#### [What to do]
The records that follow are to be copied word for word. Pictures should be omitted.

[Records contained in a dataset]
※
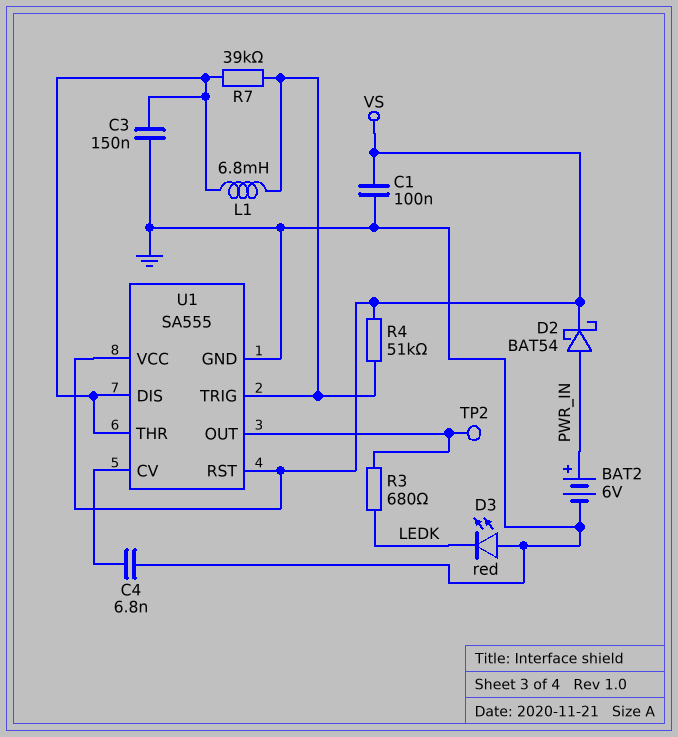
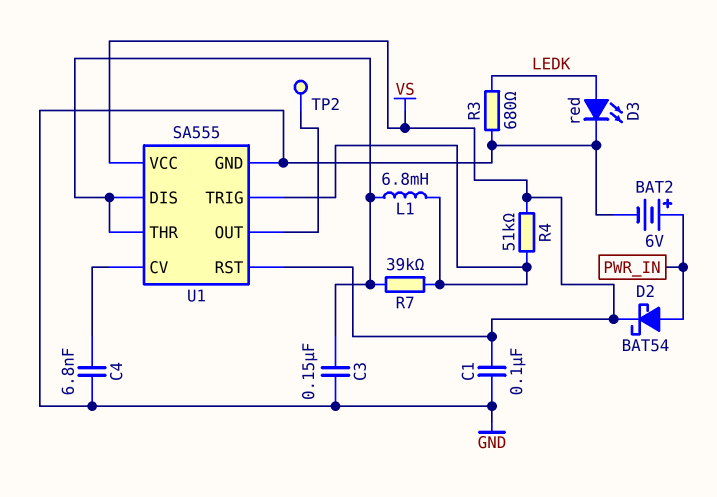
D3: LED red (A GND, K LEDK) -> LED red (A LEDK, K GND)
R3: 680 (LEDK, U1/OUT) -> 680 (GND, LEDK)

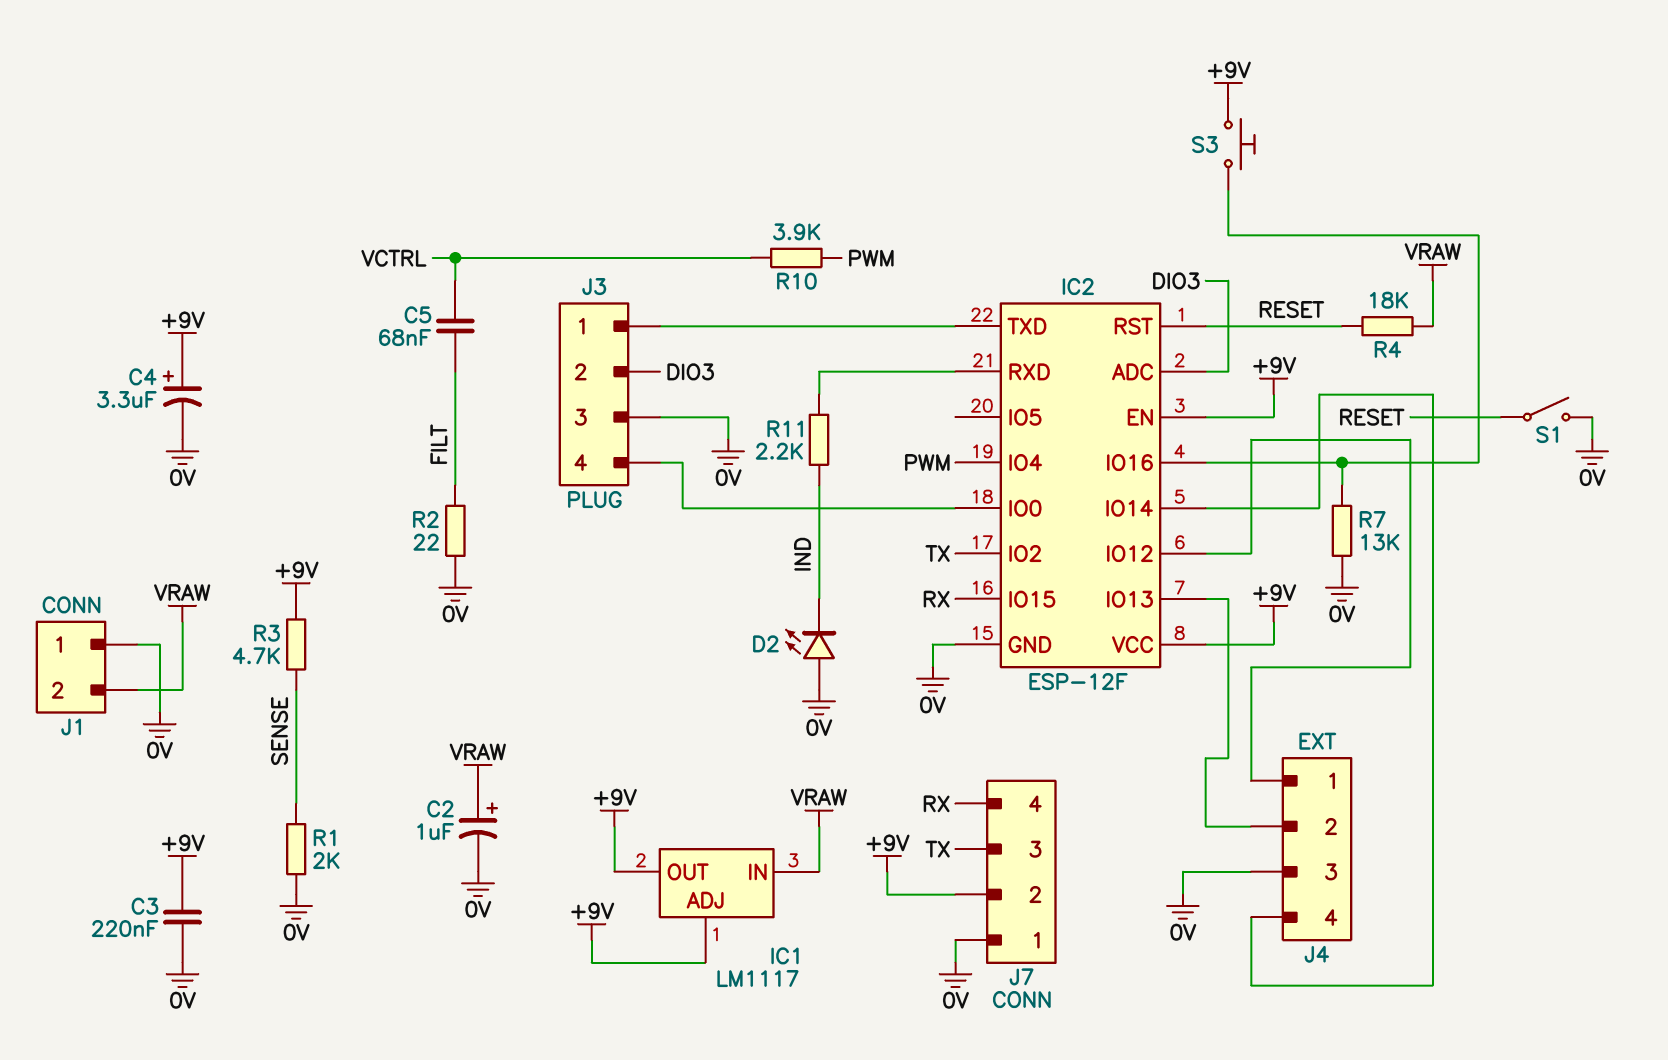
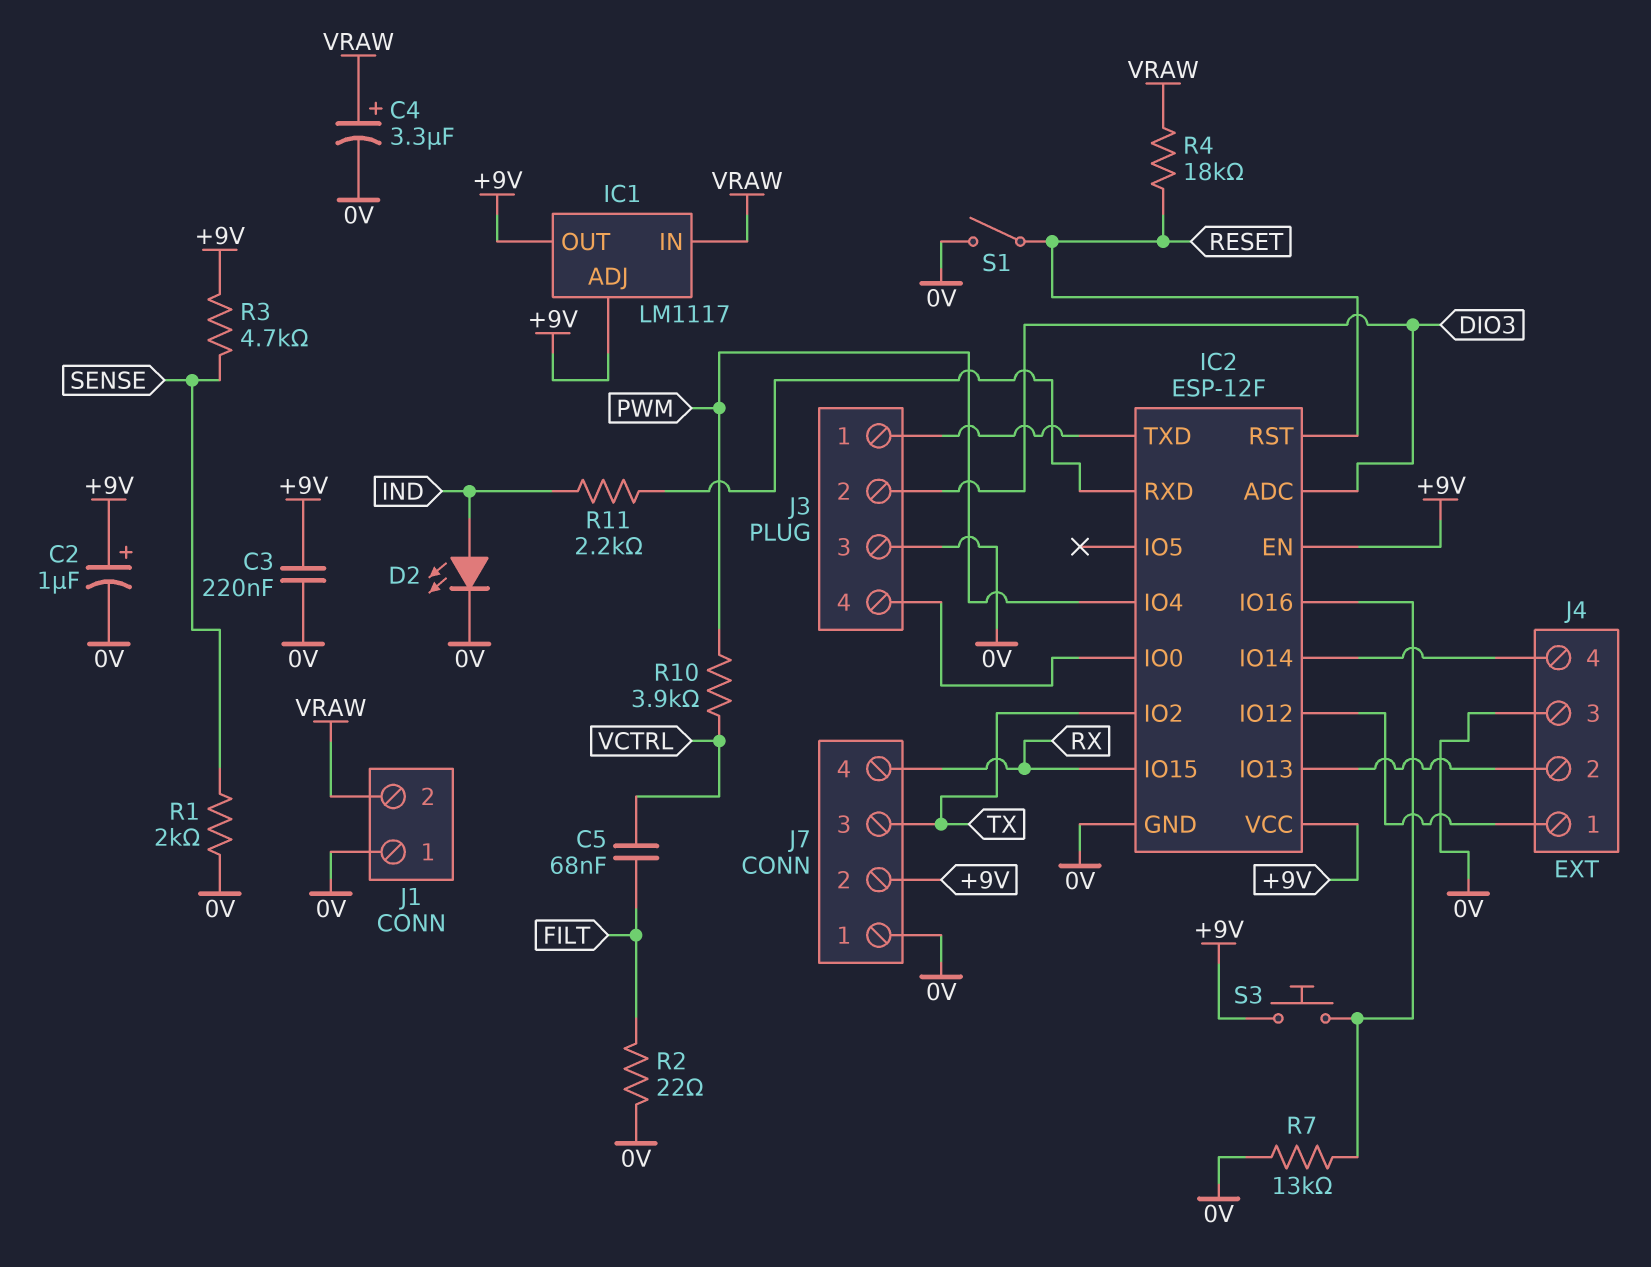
C2: 1uF (plus VRAW, minus 0V) -> 1uF (plus +9V, minus 0V)
C4: 3.3uF (plus +9V, minus 0V) -> 3.3uF (plus VRAW, minus 0V)
D2: LED (A 0V, K IND) -> LED (A IND, K 0V)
※
#### [Response]
D3: LED red (A GND, K LEDK) -> LED red (A LEDK, K GND)
R3: 680 (LEDK, U1/OUT) -> 680 (GND, LEDK)

C2: 1uF (plus VRAW, minus 0V) -> 1uF (plus +9V, minus 0V)
C4: 3.3uF (plus +9V, minus 0V) -> 3.3uF (plus VRAW, minus 0V)
D2: LED (A 0V, K IND) -> LED (A IND, K 0V)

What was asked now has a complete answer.